Work instruction:
Without the pictures, can you quote each line below exactly?

Working data:
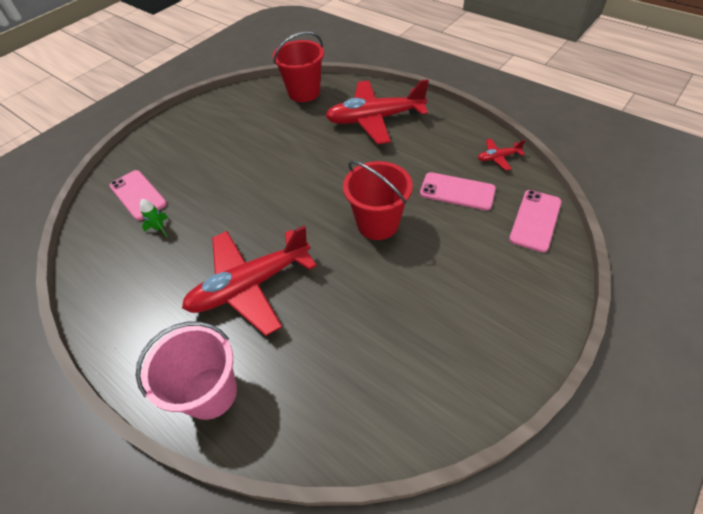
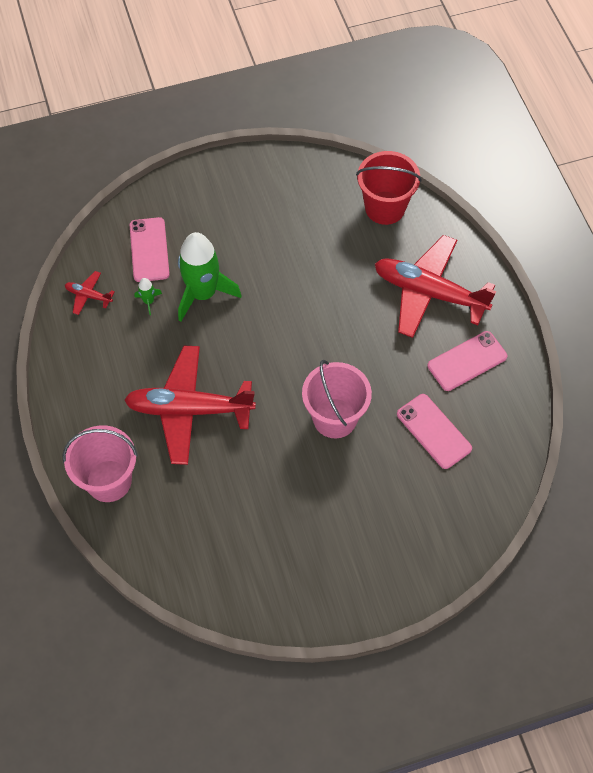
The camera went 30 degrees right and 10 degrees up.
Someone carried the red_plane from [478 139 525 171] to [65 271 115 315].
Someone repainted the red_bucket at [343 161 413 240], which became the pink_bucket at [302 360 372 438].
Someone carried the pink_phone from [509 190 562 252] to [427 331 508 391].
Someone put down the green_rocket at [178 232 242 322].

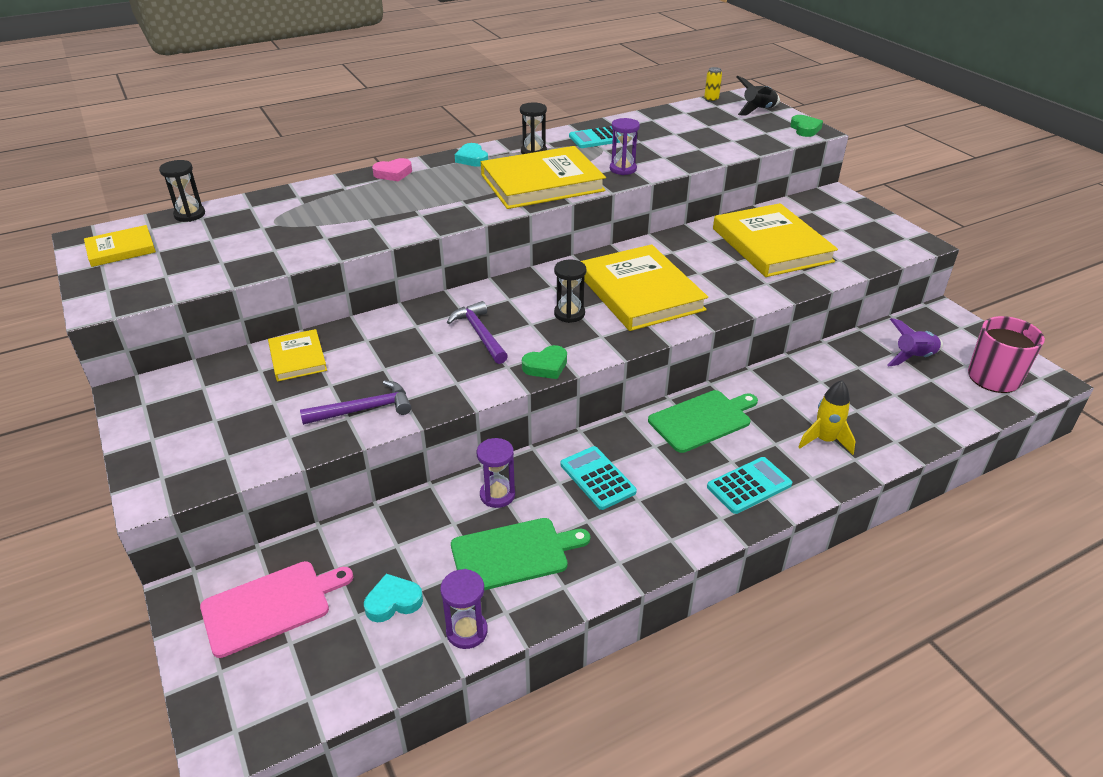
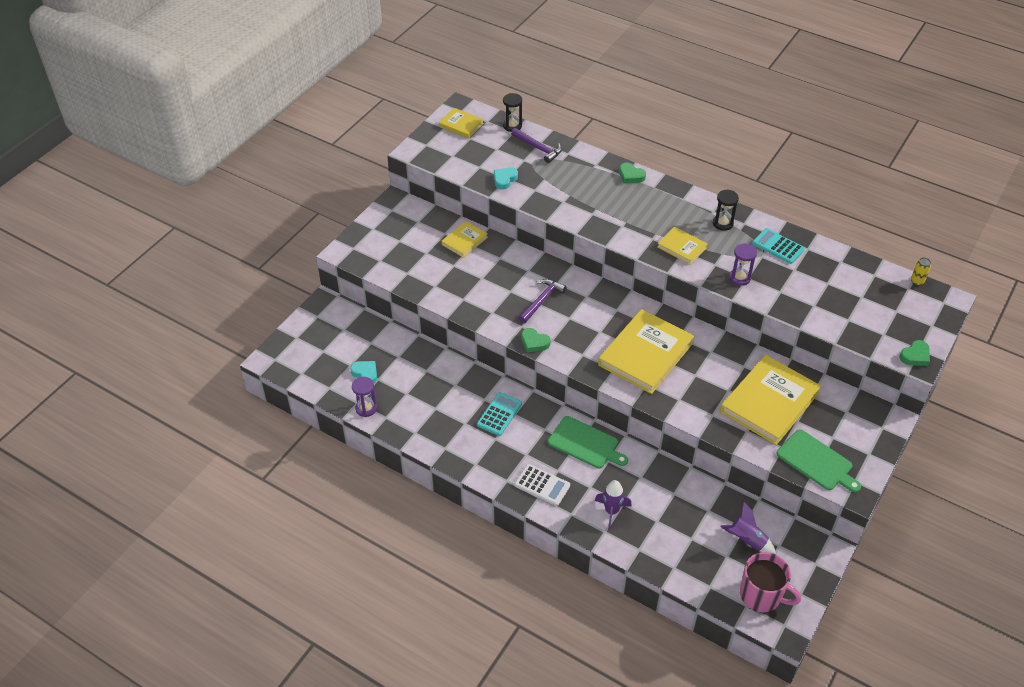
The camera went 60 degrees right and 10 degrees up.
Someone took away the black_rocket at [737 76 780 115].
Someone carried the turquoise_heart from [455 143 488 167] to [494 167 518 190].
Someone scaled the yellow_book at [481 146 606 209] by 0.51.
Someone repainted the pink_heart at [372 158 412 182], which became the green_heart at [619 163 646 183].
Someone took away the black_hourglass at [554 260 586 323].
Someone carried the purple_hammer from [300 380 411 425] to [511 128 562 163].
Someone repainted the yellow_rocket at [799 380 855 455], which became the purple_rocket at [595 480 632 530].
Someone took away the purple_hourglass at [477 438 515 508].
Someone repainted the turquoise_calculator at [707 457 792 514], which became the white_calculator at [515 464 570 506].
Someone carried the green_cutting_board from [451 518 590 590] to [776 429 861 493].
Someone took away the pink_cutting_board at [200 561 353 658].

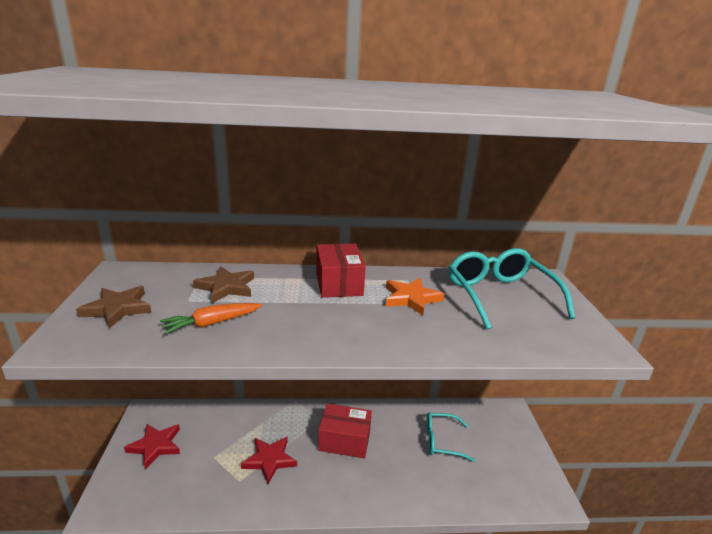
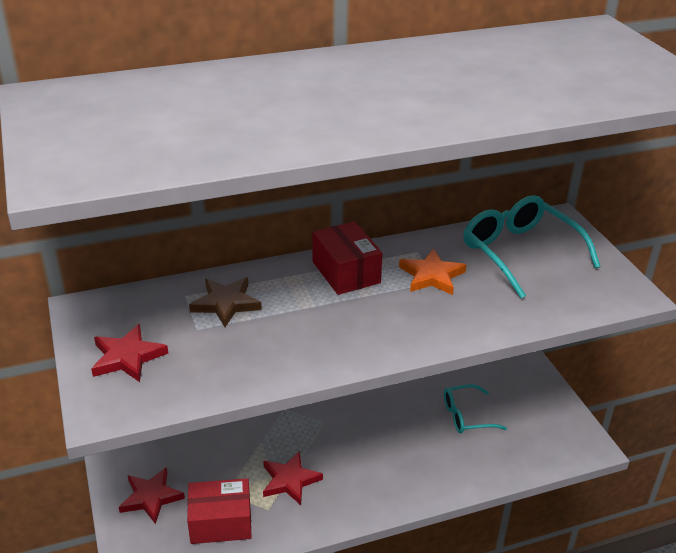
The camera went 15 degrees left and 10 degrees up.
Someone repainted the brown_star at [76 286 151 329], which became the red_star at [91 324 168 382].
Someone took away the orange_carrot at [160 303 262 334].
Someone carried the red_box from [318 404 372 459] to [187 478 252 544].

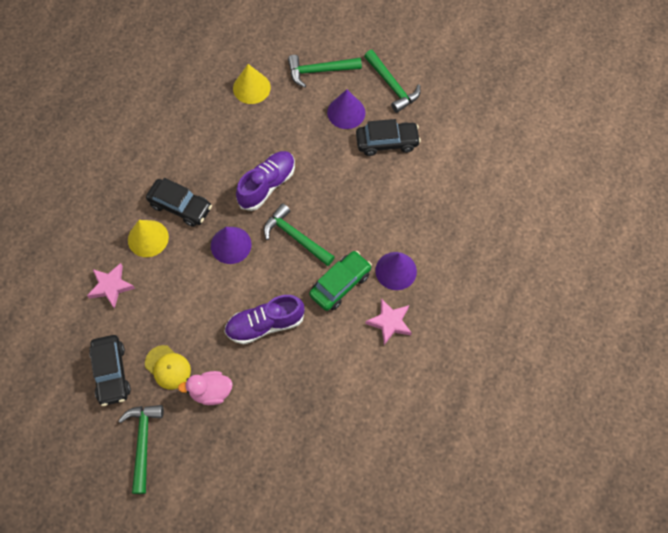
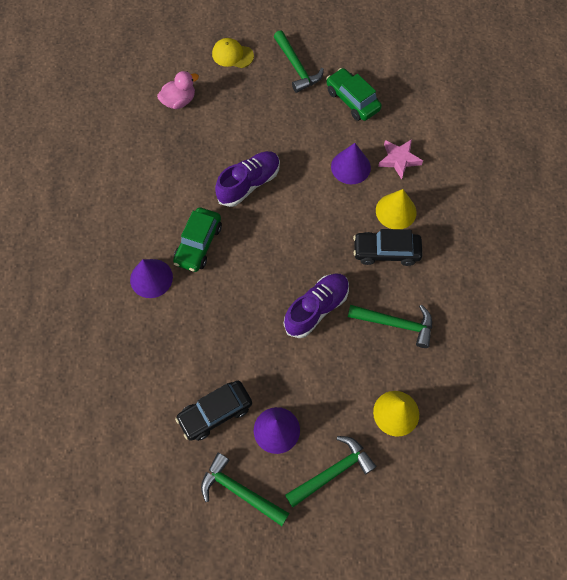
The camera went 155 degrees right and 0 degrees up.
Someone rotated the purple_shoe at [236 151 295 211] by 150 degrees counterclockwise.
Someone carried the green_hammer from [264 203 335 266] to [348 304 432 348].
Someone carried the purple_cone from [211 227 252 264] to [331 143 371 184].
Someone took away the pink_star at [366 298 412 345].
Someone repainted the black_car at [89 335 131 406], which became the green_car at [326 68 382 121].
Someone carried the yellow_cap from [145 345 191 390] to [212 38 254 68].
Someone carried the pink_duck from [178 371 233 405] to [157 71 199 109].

Written answer:
The camera went 30 degrees right and 10 degrees up.
Someone carried the red_plane from [478 139 525 171] to [65 271 115 315].
Someone repainted the red_bucket at [343 161 413 240], which became the pink_bucket at [302 360 372 438].
Someone carried the pink_phone from [509 190 562 252] to [427 331 508 391].
Someone put down the green_rocket at [178 232 242 322].

The camera went 60 degrees right and 10 degrees up.
Someone took away the black_rocket at [737 76 780 115].
Someone carried the turquoise_heart from [455 143 488 167] to [494 167 518 190].
Someone scaled the yellow_book at [481 146 606 209] by 0.51.
Someone repainted the pink_heart at [372 158 412 182], which became the green_heart at [619 163 646 183].
Someone took away the black_hourglass at [554 260 586 323].
Someone carried the purple_hammer from [300 380 411 425] to [511 128 562 163].
Someone repainted the yellow_rocket at [799 380 855 455], which became the purple_rocket at [595 480 632 530].
Someone took away the purple_hourglass at [477 438 515 508].
Someone repainted the turquoise_calculator at [707 457 792 514], which became the white_calculator at [515 464 570 506].
Someone carried the green_cutting_board from [451 518 590 590] to [776 429 861 493].
Someone took away the pink_cutting_board at [200 561 353 658].

The camera went 15 degrees left and 10 degrees up.
Someone repainted the brown_star at [76 286 151 329], which became the red_star at [91 324 168 382].
Someone took away the orange_carrot at [160 303 262 334].
Someone carried the red_box from [318 404 372 459] to [187 478 252 544].

The camera went 155 degrees right and 0 degrees up.
Someone rotated the purple_shoe at [236 151 295 211] by 150 degrees counterclockwise.
Someone carried the green_hammer from [264 203 335 266] to [348 304 432 348].
Someone carried the purple_cone from [211 227 252 264] to [331 143 371 184].
Someone took away the pink_star at [366 298 412 345].
Someone repainted the black_car at [89 335 131 406], which became the green_car at [326 68 382 121].
Someone carried the yellow_cap from [145 345 191 390] to [212 38 254 68].
Someone carried the pink_duck from [178 371 233 405] to [157 71 199 109].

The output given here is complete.